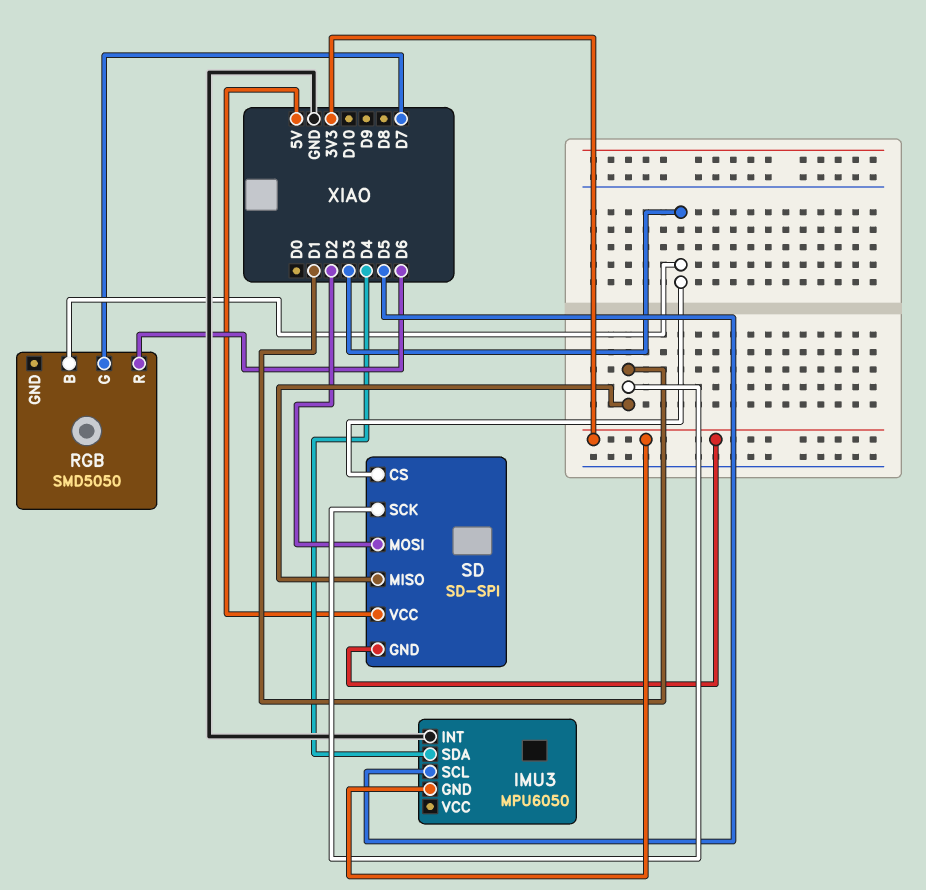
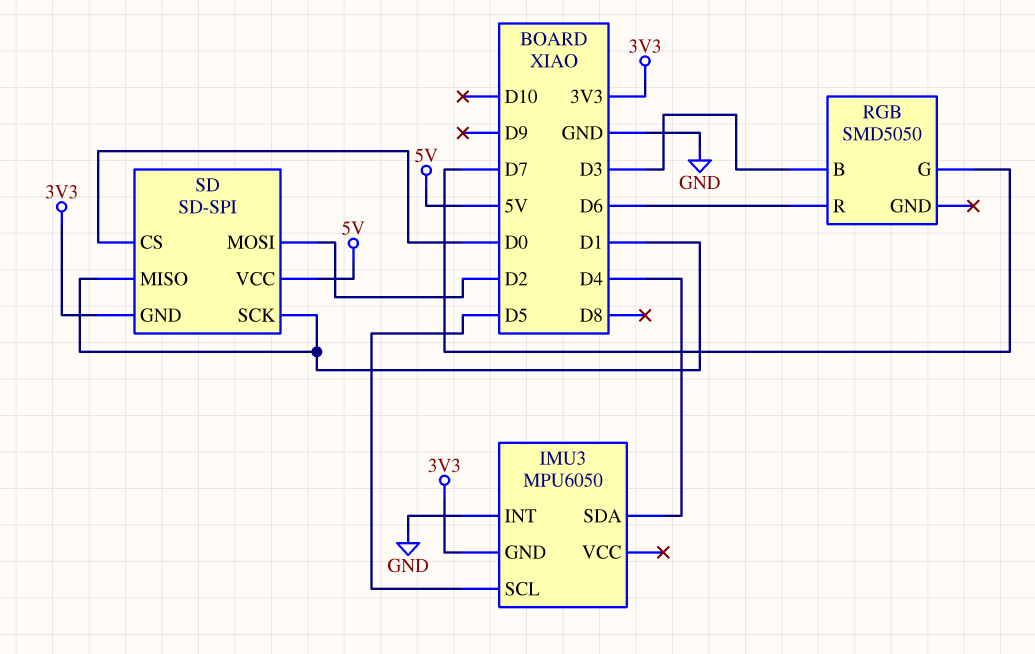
SD pin CS: D3 -> D0

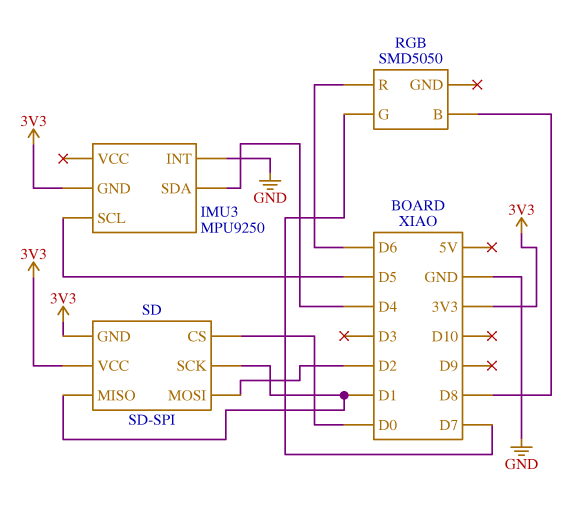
IMU3: MPU6050 -> MPU9250
RGB pin B: D3 -> D8
SD pin VCC: 5V -> 3V3

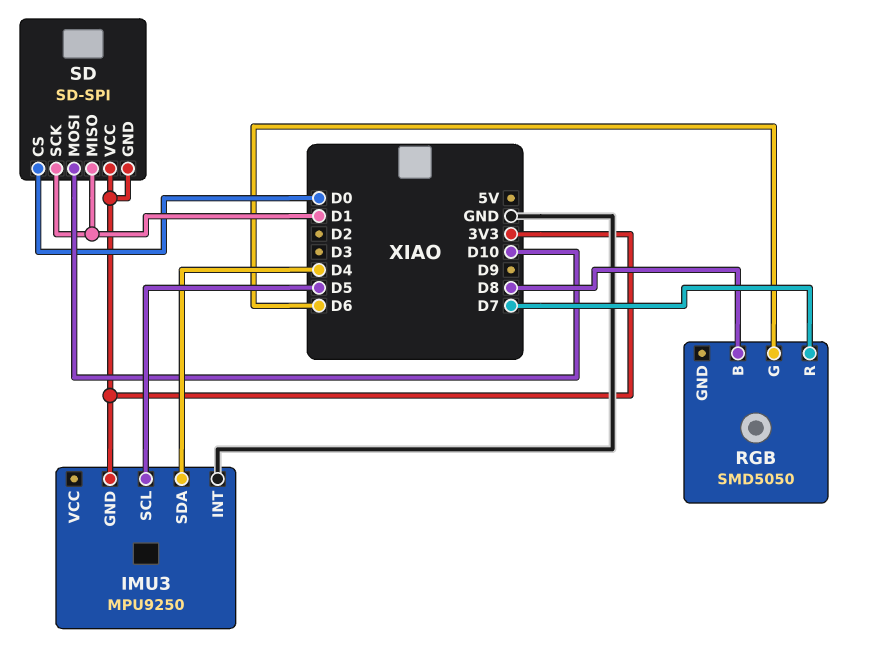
RGB pin G: D7 -> D6
RGB pin R: D6 -> D7
SD pin MOSI: D2 -> D10

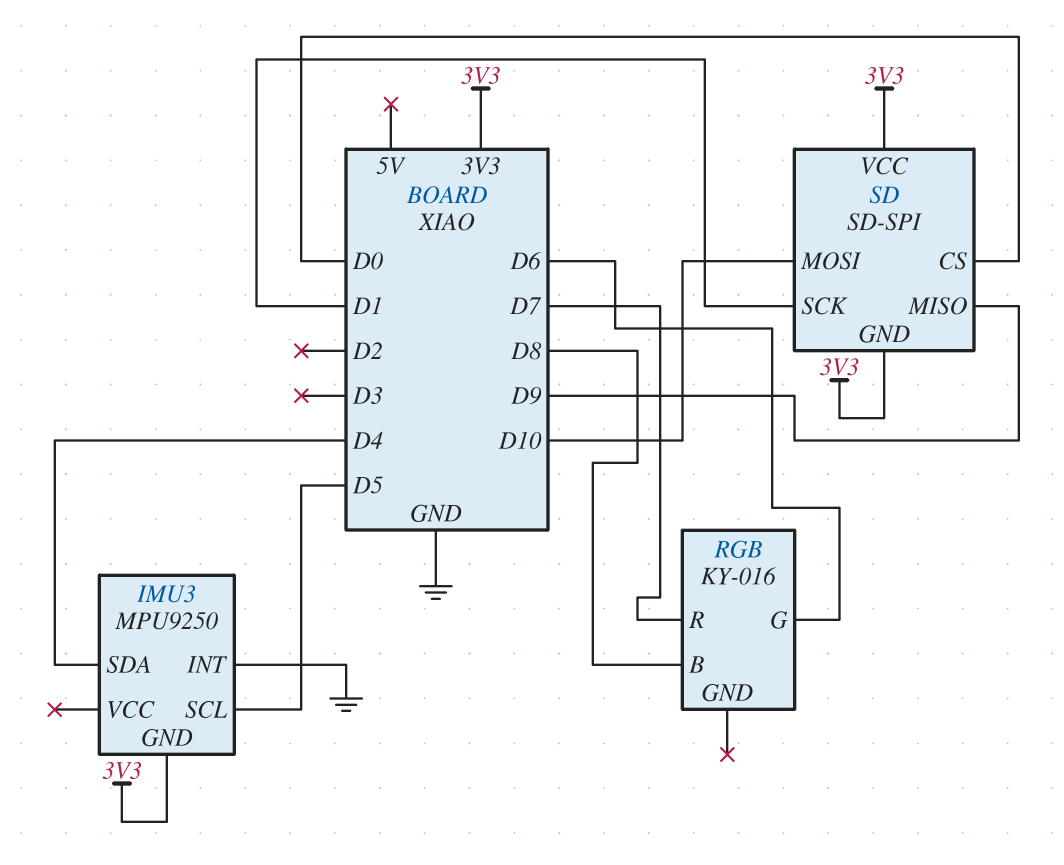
RGB: SMD5050 -> KY-016
SD pin MISO: D1 -> D9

══════════

Task description
Everything in the data except the pictures should be restated word for word.

Response to this task
SD pin CS: D3 -> D0

IMU3: MPU6050 -> MPU9250
RGB pin B: D3 -> D8
SD pin VCC: 5V -> 3V3

RGB pin G: D7 -> D6
RGB pin R: D6 -> D7
SD pin MOSI: D2 -> D10

RGB: SMD5050 -> KY-016
SD pin MISO: D1 -> D9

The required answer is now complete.